Records drawn from a dataset:

╭──

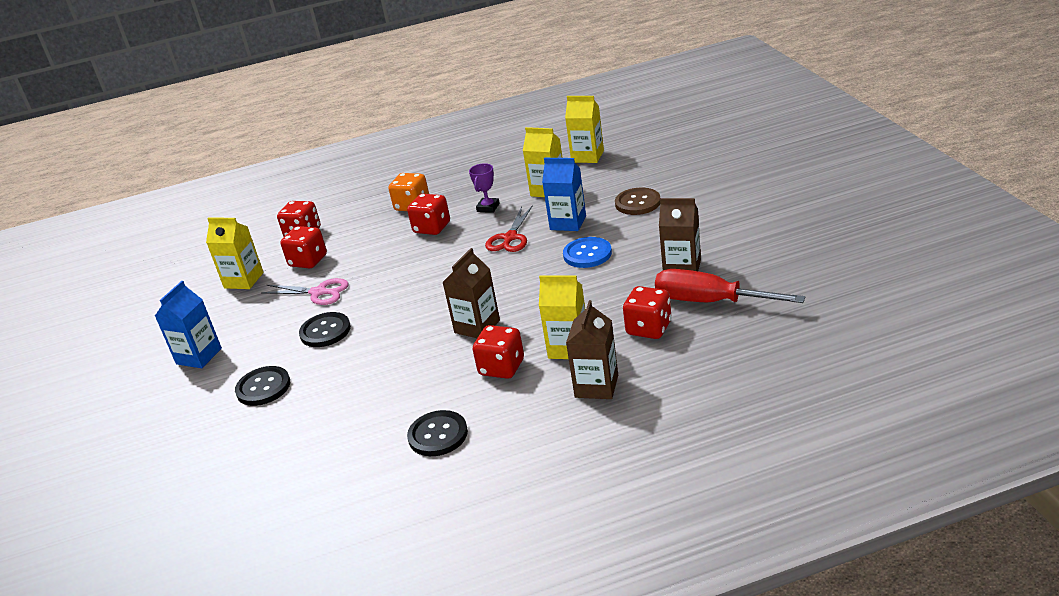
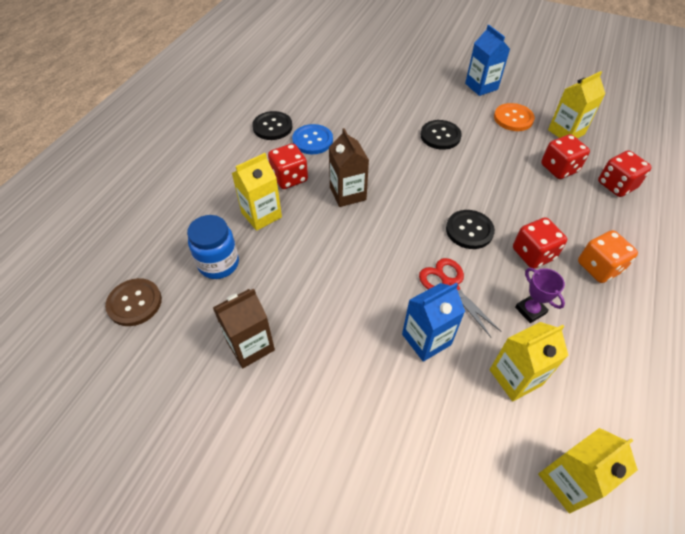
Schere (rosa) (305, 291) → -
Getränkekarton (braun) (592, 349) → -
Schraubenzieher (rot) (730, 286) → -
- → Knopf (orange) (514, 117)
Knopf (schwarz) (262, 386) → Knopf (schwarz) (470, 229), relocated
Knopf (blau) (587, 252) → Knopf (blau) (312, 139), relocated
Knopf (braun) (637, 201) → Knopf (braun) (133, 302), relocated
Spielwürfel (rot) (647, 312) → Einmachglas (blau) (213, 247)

╰──

• **Assignment**
Every entry above should be given again exactly, with no images included.

• **Exercise answer**
Schere (rosa) (305, 291) → -
Getränkekarton (braun) (592, 349) → -
Schraubenzieher (rot) (730, 286) → -
- → Knopf (orange) (514, 117)
Knopf (schwarz) (262, 386) → Knopf (schwarz) (470, 229), relocated
Knopf (blau) (587, 252) → Knopf (blau) (312, 139), relocated
Knopf (braun) (637, 201) → Knopf (braun) (133, 302), relocated
Spielwürfel (rot) (647, 312) → Einmachglas (blau) (213, 247)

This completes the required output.